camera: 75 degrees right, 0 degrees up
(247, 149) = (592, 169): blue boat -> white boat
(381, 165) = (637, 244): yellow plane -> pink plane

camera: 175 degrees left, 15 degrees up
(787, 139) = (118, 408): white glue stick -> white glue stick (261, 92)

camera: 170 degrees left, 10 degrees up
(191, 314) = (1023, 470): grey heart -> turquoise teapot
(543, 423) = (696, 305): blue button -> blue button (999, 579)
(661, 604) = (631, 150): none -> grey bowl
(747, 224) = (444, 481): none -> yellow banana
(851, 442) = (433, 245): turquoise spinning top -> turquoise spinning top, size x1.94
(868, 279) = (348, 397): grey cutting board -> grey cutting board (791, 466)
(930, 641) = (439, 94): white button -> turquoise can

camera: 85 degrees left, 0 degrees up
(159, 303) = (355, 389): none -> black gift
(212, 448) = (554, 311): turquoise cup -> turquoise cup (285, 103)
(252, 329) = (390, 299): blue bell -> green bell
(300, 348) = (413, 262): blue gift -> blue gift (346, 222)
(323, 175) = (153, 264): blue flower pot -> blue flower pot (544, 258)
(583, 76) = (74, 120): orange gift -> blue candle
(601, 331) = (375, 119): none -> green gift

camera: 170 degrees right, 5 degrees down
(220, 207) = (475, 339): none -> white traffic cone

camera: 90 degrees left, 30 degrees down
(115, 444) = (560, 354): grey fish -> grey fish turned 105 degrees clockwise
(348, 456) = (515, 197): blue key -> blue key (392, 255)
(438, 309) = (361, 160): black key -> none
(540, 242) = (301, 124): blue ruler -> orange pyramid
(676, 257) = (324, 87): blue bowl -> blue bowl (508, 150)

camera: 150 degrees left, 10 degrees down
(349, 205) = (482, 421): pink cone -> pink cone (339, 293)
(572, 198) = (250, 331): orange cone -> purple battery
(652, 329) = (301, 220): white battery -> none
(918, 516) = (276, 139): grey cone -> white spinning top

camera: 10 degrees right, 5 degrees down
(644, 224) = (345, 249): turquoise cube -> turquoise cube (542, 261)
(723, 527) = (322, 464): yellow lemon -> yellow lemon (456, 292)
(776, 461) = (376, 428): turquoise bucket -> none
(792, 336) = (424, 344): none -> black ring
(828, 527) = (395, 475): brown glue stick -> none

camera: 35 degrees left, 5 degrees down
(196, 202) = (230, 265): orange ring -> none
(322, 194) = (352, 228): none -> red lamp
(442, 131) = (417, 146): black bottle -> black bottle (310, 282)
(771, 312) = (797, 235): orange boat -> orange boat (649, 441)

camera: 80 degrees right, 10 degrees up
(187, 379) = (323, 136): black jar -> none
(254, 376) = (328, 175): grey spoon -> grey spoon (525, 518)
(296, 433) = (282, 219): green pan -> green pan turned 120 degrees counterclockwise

──────

--- PROBLEM DESCRIPTION ---
Using the records above, output exactly the lines from the one containing "camera: 35 degrees left, 5 degrees down" through the last line, and no others.

--- ANSWER AREA ---
camera: 35 degrees left, 5 degrees down
(196, 202) = (230, 265): orange ring -> none
(322, 194) = (352, 228): none -> red lamp
(442, 131) = (417, 146): black bottle -> black bottle (310, 282)
(771, 312) = (797, 235): orange boat -> orange boat (649, 441)

camera: 80 degrees right, 10 degrees up
(187, 379) = (323, 136): black jar -> none
(254, 376) = (328, 175): grey spoon -> grey spoon (525, 518)
(296, 433) = (282, 219): green pan -> green pan turned 120 degrees counterclockwise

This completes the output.